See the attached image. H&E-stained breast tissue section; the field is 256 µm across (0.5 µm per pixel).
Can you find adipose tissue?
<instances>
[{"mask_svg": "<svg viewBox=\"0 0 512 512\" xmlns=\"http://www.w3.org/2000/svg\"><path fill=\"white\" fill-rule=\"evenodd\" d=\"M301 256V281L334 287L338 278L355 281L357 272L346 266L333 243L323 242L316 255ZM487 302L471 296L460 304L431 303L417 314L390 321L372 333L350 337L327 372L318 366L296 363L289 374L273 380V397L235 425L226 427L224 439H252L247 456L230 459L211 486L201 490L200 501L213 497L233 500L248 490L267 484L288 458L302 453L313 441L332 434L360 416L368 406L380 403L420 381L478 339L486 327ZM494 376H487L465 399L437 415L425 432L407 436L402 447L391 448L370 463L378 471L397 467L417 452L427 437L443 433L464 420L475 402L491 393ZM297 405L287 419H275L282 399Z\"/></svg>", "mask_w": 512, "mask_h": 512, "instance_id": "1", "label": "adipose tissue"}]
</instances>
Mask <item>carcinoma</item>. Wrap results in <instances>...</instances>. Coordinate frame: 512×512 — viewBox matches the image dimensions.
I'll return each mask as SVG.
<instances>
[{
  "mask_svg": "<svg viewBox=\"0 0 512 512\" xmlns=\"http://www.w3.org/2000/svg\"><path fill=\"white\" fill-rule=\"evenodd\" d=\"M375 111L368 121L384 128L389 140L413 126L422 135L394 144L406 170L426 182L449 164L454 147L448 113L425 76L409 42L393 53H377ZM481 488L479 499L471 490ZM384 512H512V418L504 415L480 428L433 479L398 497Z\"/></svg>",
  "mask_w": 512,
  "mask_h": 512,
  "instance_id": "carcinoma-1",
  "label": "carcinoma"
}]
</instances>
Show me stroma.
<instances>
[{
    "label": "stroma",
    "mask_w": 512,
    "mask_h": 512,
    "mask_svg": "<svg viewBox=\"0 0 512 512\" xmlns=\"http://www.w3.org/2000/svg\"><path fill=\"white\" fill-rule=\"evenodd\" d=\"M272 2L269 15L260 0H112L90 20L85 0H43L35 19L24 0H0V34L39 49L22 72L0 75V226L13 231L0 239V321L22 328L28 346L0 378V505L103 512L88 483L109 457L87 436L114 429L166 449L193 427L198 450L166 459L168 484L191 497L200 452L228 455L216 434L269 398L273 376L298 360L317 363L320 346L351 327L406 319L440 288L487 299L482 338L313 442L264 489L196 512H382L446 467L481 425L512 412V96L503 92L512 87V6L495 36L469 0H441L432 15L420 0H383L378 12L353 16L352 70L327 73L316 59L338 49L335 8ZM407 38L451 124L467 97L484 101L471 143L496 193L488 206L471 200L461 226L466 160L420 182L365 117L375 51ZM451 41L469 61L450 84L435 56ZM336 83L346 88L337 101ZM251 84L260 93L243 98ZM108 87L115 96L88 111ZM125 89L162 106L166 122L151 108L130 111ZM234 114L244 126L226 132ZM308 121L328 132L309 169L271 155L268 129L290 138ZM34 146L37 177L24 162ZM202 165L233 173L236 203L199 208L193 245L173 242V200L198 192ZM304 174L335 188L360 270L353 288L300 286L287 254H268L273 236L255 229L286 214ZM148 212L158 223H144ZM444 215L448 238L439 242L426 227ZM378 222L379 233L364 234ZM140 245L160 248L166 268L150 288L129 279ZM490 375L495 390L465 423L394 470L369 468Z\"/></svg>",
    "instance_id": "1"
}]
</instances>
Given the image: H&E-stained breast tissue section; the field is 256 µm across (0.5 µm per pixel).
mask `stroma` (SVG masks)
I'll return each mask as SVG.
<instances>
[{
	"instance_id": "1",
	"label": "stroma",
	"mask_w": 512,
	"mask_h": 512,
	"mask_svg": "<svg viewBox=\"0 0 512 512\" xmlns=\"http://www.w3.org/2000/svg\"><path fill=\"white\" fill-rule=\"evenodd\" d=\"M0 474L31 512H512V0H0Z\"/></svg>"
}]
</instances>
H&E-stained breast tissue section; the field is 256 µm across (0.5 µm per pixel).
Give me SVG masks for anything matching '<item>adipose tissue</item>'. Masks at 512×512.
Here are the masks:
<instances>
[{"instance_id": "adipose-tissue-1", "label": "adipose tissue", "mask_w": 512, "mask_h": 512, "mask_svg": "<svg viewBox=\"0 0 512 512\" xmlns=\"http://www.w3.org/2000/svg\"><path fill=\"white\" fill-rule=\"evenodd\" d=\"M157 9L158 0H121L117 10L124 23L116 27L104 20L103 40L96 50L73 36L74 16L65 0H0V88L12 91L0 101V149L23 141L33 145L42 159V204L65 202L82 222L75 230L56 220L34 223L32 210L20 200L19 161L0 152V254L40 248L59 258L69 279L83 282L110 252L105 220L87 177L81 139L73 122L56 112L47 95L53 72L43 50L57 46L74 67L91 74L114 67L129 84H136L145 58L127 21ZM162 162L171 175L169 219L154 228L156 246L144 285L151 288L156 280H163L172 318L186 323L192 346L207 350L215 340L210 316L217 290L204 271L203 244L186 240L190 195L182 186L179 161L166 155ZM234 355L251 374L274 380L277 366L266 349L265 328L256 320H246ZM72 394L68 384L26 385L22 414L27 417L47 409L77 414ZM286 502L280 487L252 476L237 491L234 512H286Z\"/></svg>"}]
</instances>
━━━━━━━━
→ **What to work on**: Write out every record verbatim.

→ **The response**:
See the attached image. H&E-stained breast tissue section; the field is 256 µm across (0.5 µm per pixel).
Can you find adipose tissue?
<instances>
[{"mask_svg": "<svg viewBox=\"0 0 512 512\" xmlns=\"http://www.w3.org/2000/svg\"><path fill=\"white\" fill-rule=\"evenodd\" d=\"M301 256V281L334 287L338 278L355 281L357 272L346 266L333 243L323 242L316 255ZM487 302L471 296L460 304L431 303L417 314L390 321L372 333L350 337L327 372L318 366L296 363L289 374L273 380V397L235 425L226 427L224 439H252L247 456L230 459L211 486L201 490L200 501L213 497L233 500L248 490L267 484L288 458L302 453L313 441L332 434L360 416L368 406L380 403L420 381L478 339L486 327ZM494 376H487L465 399L437 415L425 432L407 436L402 447L391 448L370 463L378 471L397 467L417 452L427 437L443 433L464 420L475 402L491 393ZM297 405L287 419H275L282 399Z\"/></svg>", "mask_w": 512, "mask_h": 512, "instance_id": "1", "label": "adipose tissue"}]
</instances>
Mask <item>carcinoma</item>. Wrap results in <instances>...</instances>. Coordinate frame: 512×512 — viewBox matches the image dimensions.
I'll return each mask as SVG.
<instances>
[{
  "mask_svg": "<svg viewBox=\"0 0 512 512\" xmlns=\"http://www.w3.org/2000/svg\"><path fill=\"white\" fill-rule=\"evenodd\" d=\"M375 111L368 121L384 128L389 140L413 126L422 135L394 144L406 170L426 182L449 164L454 147L448 113L425 76L409 42L393 53H377ZM481 488L479 499L471 490ZM384 512H512V418L504 415L480 428L433 479L398 497Z\"/></svg>",
  "mask_w": 512,
  "mask_h": 512,
  "instance_id": "carcinoma-1",
  "label": "carcinoma"
}]
</instances>
Show me stroma.
<instances>
[{
    "label": "stroma",
    "mask_w": 512,
    "mask_h": 512,
    "mask_svg": "<svg viewBox=\"0 0 512 512\" xmlns=\"http://www.w3.org/2000/svg\"><path fill=\"white\" fill-rule=\"evenodd\" d=\"M272 2L269 15L260 0H112L90 20L85 0H43L35 19L24 0H0V34L39 49L22 72L0 75V226L13 231L0 239V321L22 328L28 346L0 378V505L103 512L88 483L109 457L87 436L114 429L166 449L193 427L198 450L166 459L168 484L191 497L200 452L228 455L216 434L269 398L273 376L298 360L317 363L320 346L351 327L406 319L440 288L487 299L482 338L313 442L264 489L196 512H382L446 467L481 425L512 412V96L503 92L512 87V6L495 36L469 0H441L432 15L420 0H383L378 12L353 16L352 70L327 73L316 59L338 49L335 8ZM407 38L451 124L467 97L484 101L471 143L496 193L488 206L471 200L461 226L466 160L420 182L365 117L375 51ZM451 41L469 61L450 84L435 56ZM336 83L346 88L337 101ZM251 84L260 93L243 98ZM108 87L115 96L88 111ZM125 89L162 106L166 122L151 108L130 111ZM234 114L244 126L226 132ZM308 121L328 132L309 169L271 155L268 129L290 138ZM34 146L37 177L24 162ZM202 165L233 173L236 203L199 208L193 245L173 242V200L198 192ZM304 174L335 188L360 270L353 288L300 286L287 254H268L273 236L255 229L286 214ZM148 212L158 223H144ZM444 215L448 238L439 242L426 227ZM378 222L379 233L364 234ZM140 245L160 248L166 268L150 288L129 279ZM490 375L495 390L465 423L394 470L369 468Z\"/></svg>",
    "instance_id": "1"
}]
</instances>
Given the image: H&E-stained breast tissue section; the field is 256 µm across (0.5 µm per pixel).
mask `stroma` (SVG masks)
I'll return each mask as SVG.
<instances>
[{
	"instance_id": "1",
	"label": "stroma",
	"mask_w": 512,
	"mask_h": 512,
	"mask_svg": "<svg viewBox=\"0 0 512 512\" xmlns=\"http://www.w3.org/2000/svg\"><path fill=\"white\" fill-rule=\"evenodd\" d=\"M0 474L31 512H512V0H0Z\"/></svg>"
}]
</instances>
H&E-stained breast tissue section; the field is 256 µm across (0.5 µm per pixel).
Give me SVG masks for anything matching '<item>adipose tissue</item>'. Masks at 512×512.
Here are the masks:
<instances>
[{"instance_id": "adipose-tissue-1", "label": "adipose tissue", "mask_w": 512, "mask_h": 512, "mask_svg": "<svg viewBox=\"0 0 512 512\" xmlns=\"http://www.w3.org/2000/svg\"><path fill=\"white\" fill-rule=\"evenodd\" d=\"M157 9L158 0H121L117 10L124 23L116 27L104 20L103 40L96 50L73 36L74 16L65 0H0V88L12 91L0 101V149L23 141L33 145L42 159V204L65 202L82 222L75 230L56 220L34 223L32 210L20 200L19 161L0 152V254L40 248L59 258L69 279L83 282L110 252L105 220L87 177L81 139L73 122L56 112L47 95L53 72L43 50L57 46L74 67L91 74L114 67L129 84H136L145 58L127 21ZM162 162L171 175L169 219L154 228L156 246L144 285L151 288L156 280H163L172 318L186 323L192 346L207 350L215 340L210 316L217 290L204 271L203 244L186 240L190 195L182 186L179 161L166 155ZM234 355L251 374L274 380L277 366L266 349L265 328L256 320H246ZM72 394L68 384L26 385L22 414L27 417L47 409L77 414ZM286 502L280 487L252 476L237 491L234 512H286Z\"/></svg>"}]
</instances>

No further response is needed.